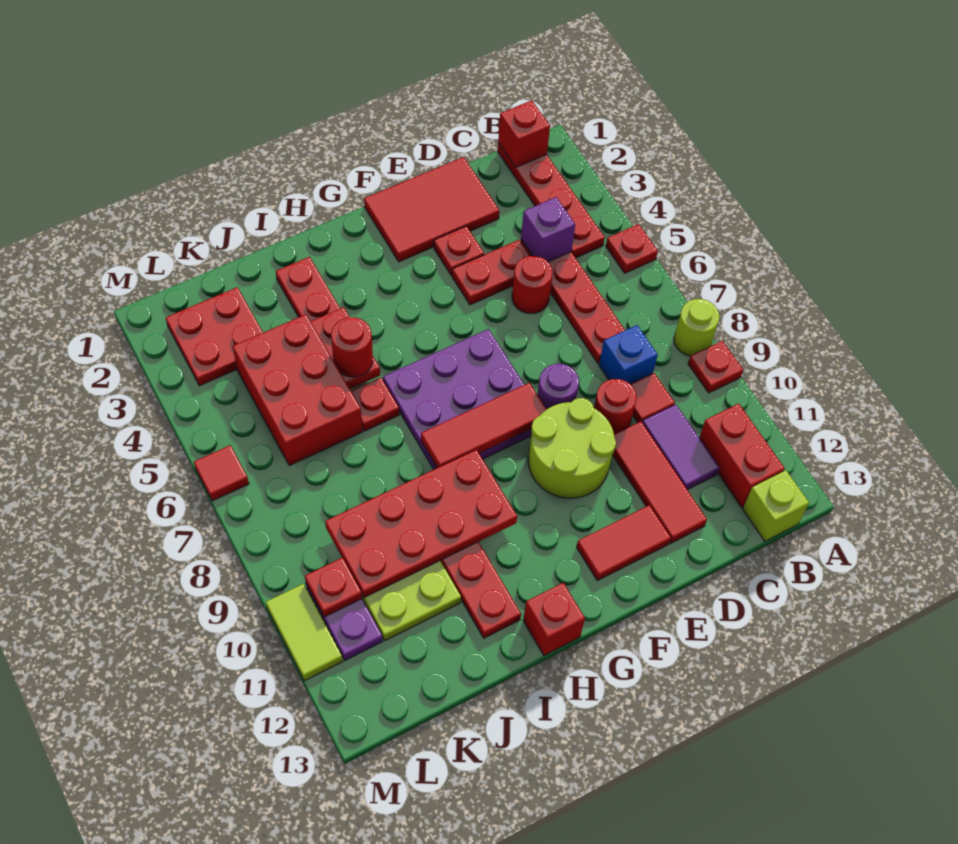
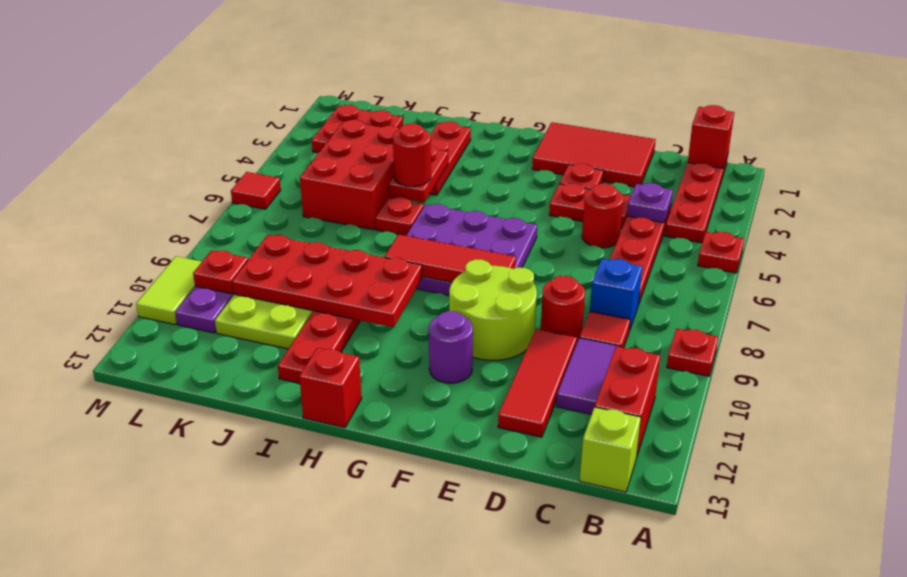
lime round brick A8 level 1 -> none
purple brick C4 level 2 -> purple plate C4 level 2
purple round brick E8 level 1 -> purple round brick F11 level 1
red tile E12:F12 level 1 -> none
--------------------
=== WHAT THE TASK ASKS ===
Which of the lines in the material carry the string "round"? Pull them out.

=== EXERCISE ANSWER ===
lime round brick A8 level 1 -> none
purple round brick E8 level 1 -> purple round brick F11 level 1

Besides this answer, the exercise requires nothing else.